**Task to carry out**.
Leave the pictures out, and repeat exactly every line from the one with "[(17,89),(25,94),(30,85),(23,81),(17,89)]" through the end of the data below.

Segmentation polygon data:
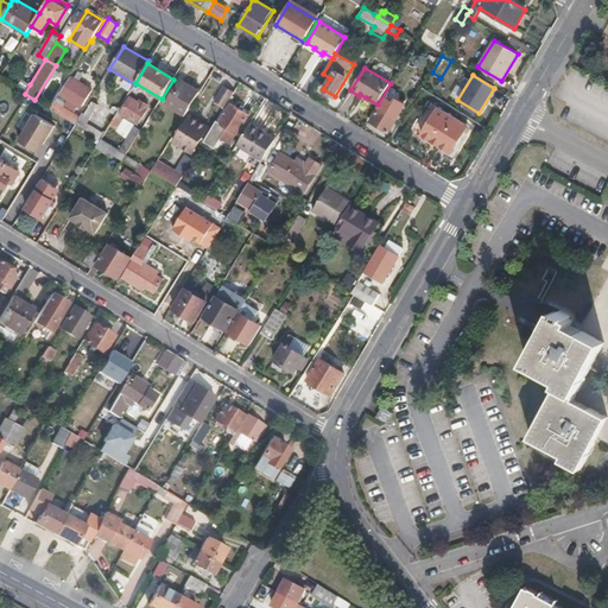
[(50,109),(75,125),(80,116),(75,113),(78,107),(81,108),(92,89),(71,77),(61,95),(68,100),(63,107),(55,102),(50,109)]
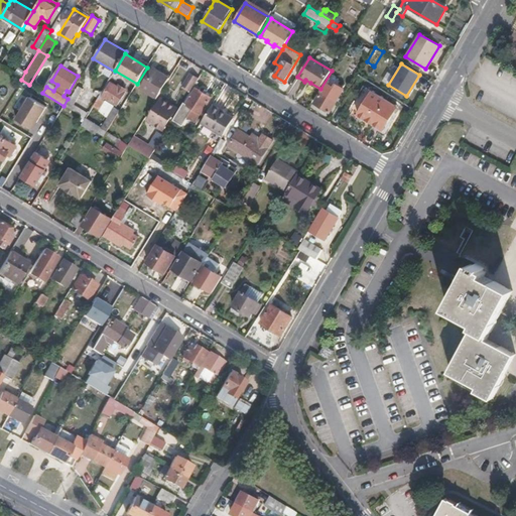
[(141,89),(157,99),(170,78),(154,68),(141,89)]
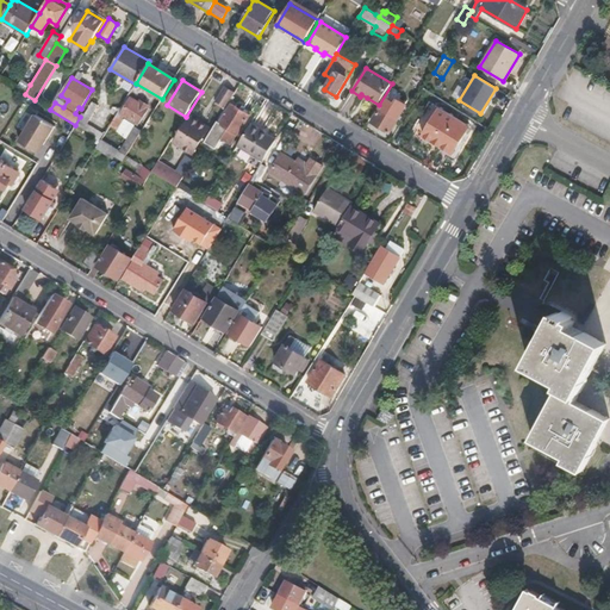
[(17,89),(25,94),(30,85),(23,81),(17,89)]
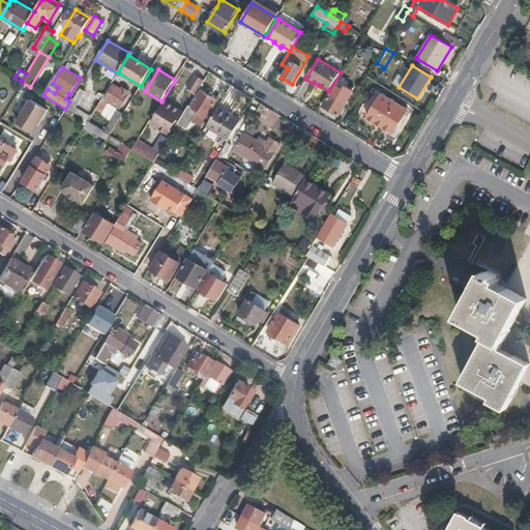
[(198,90),(204,81),(195,76),(188,85),(198,90)]
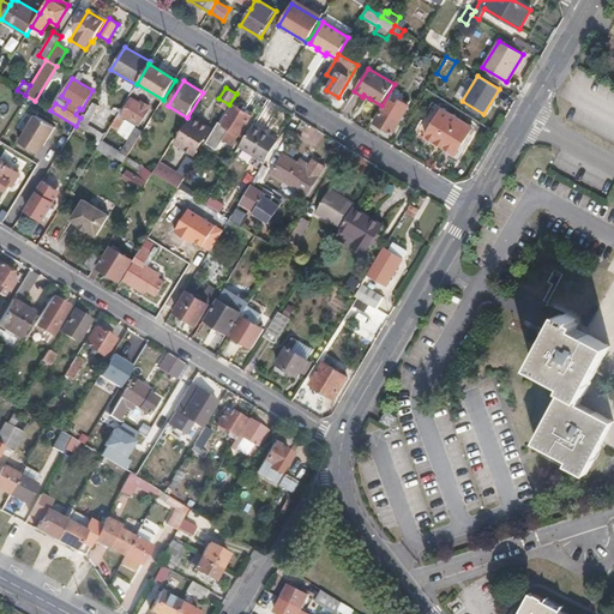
[(122,115),(139,126),(150,109),(149,109),(149,106),(144,103),(140,104),(132,98),(122,115)]
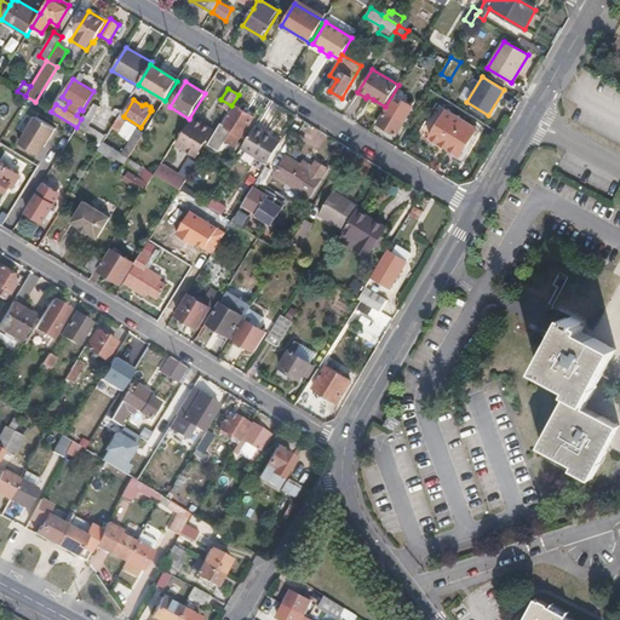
[(396,136),(413,108),(403,101),(401,105),(391,101),(378,124),(396,136)]
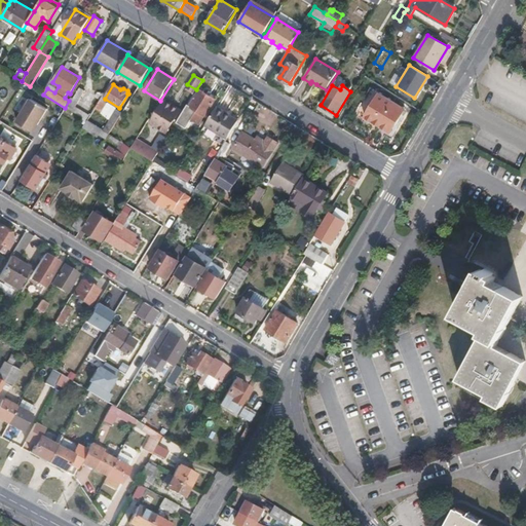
[(79,87),(73,99),(81,104),(88,92),(79,87)]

**Problem solution**.
[(17,89),(25,94),(30,85),(23,81),(17,89)]
[(198,90),(204,81),(195,76),(188,85),(198,90)]
[(122,115),(139,126),(150,109),(149,109),(149,106),(144,103),(140,104),(132,98),(122,115)]
[(396,136),(413,108),(403,101),(401,105),(391,101),(378,124),(396,136)]
[(79,87),(73,99),(81,104),(88,92),(79,87)]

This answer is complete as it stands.